━━━━━ Material for the task ━━━━━
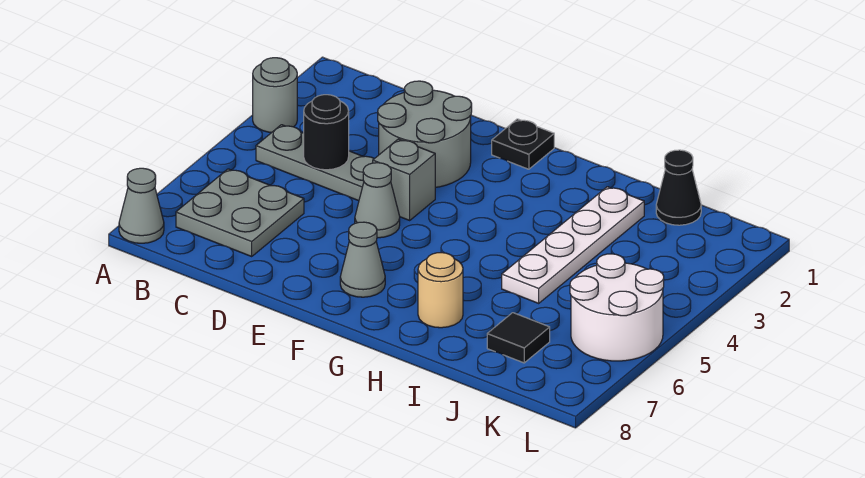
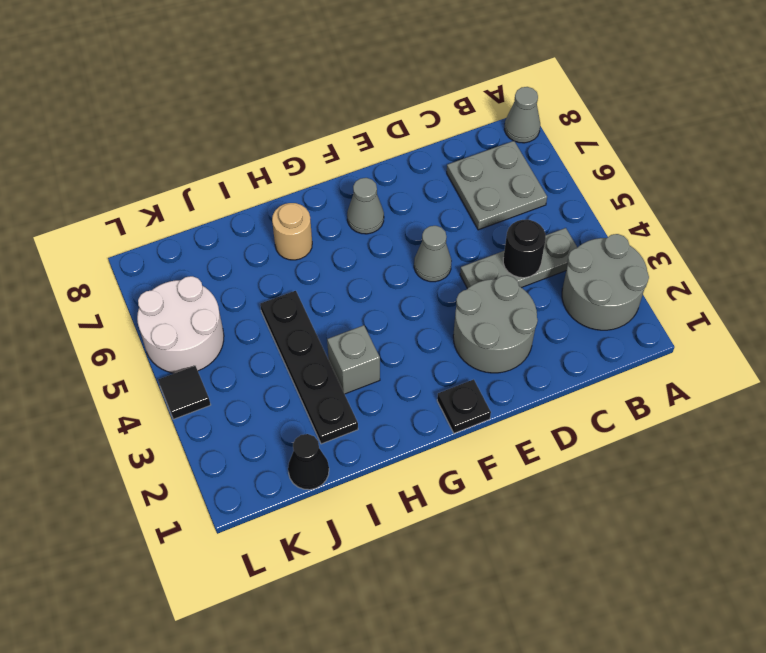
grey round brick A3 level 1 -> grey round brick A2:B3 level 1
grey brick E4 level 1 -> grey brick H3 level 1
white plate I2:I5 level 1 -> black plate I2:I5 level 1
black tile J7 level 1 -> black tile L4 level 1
━━━━━
━━━━━ Material for the task ━━━━━
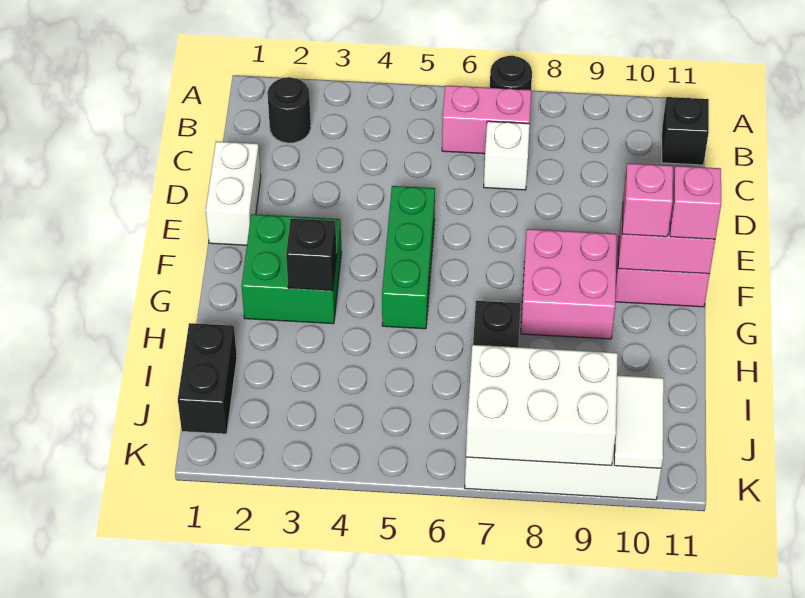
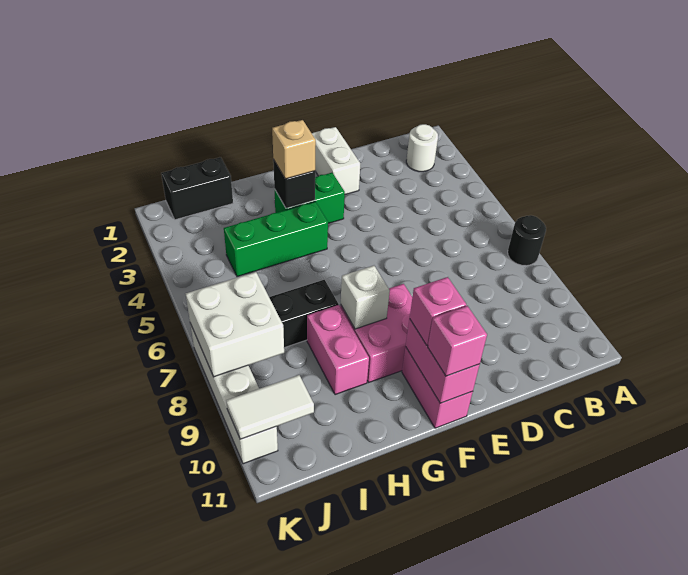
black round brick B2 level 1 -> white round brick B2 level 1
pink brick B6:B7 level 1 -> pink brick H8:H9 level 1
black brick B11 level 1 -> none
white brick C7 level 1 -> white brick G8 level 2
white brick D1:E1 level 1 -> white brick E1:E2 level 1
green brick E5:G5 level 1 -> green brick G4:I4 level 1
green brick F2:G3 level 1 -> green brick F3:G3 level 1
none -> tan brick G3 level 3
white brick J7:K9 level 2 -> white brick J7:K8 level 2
━━━━━
━━━━━ Material for the task ━━━━━
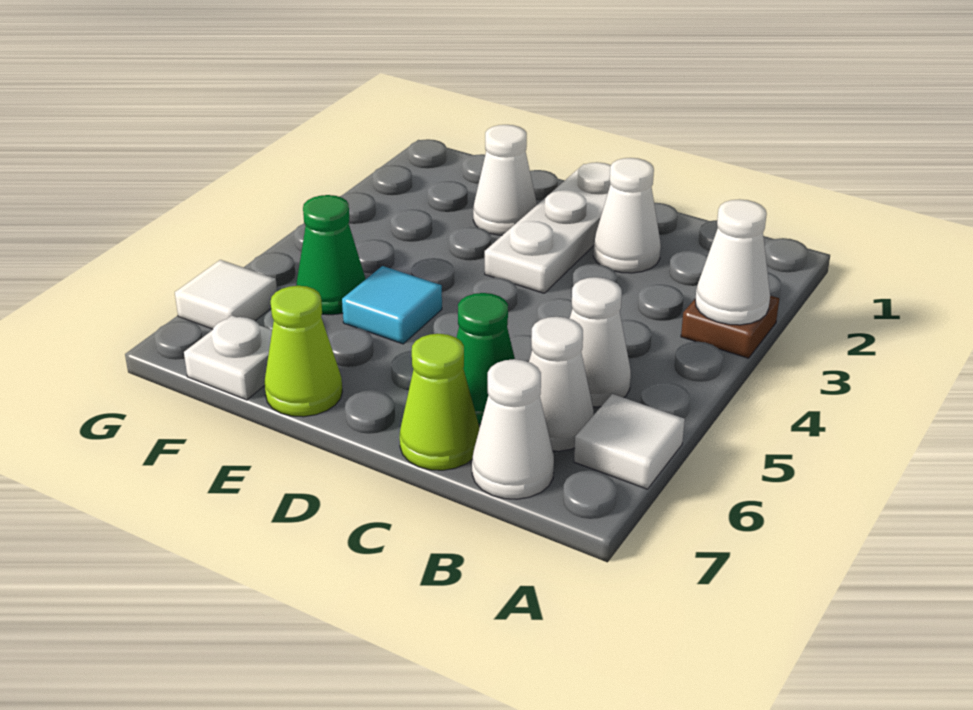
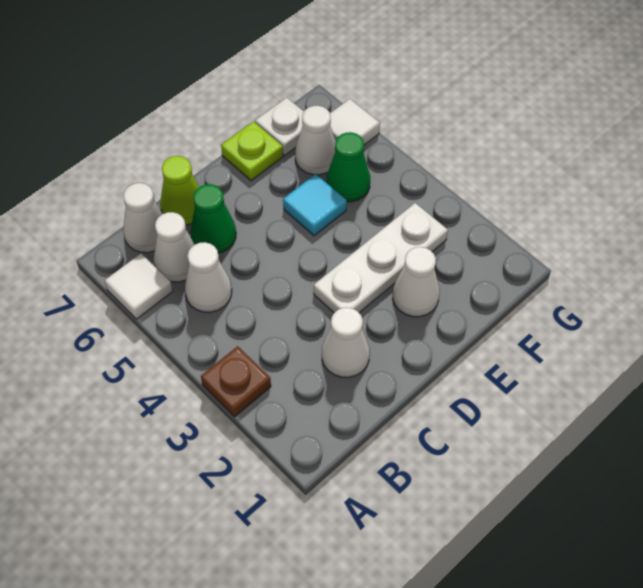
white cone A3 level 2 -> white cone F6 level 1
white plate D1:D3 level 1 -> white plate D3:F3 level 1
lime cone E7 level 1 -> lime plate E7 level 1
━━━━━
(Work request): Using the listing above, list every line in which the string "round" occurs.

(Exercise result):
grey round brick A3 level 1 -> grey round brick A2:B3 level 1
black round brick B2 level 1 -> white round brick B2 level 1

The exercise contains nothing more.